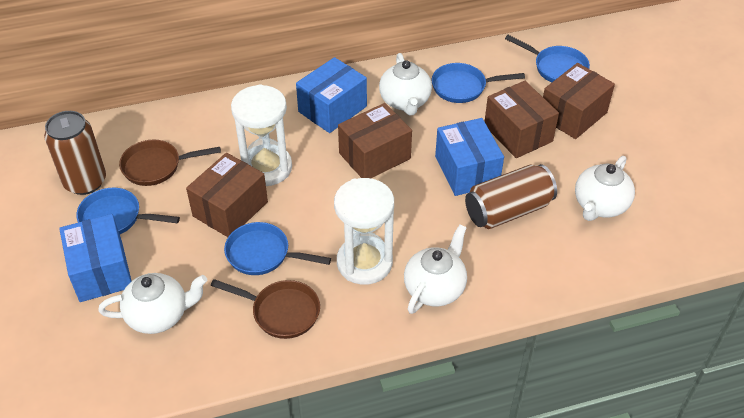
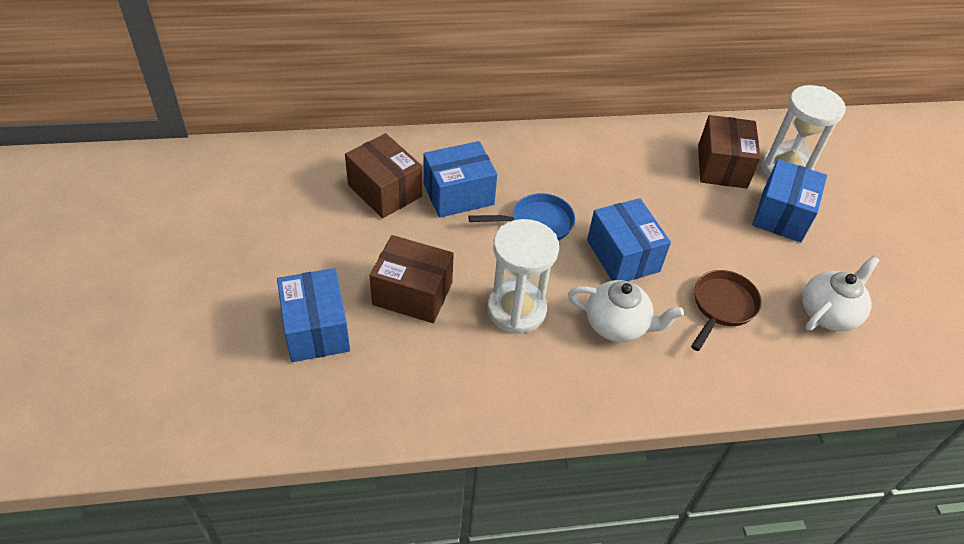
blue box: 3 -> 4
blue pan: 4 -> 1
brown box: 4 -> 3
brown can: 2 -> 0
brown pan: 2 -> 1
white teapot: 4 -> 2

◇ ◇ ◇ ◇ ◇ ◇ ◇

**Required action:**
Make an exact copy of each line, beginning at the one containing "brown box: 4 -> 3" and ending with the last line of the data, and of no other line.

**Solution below:**
brown box: 4 -> 3
brown can: 2 -> 0
brown pan: 2 -> 1
white teapot: 4 -> 2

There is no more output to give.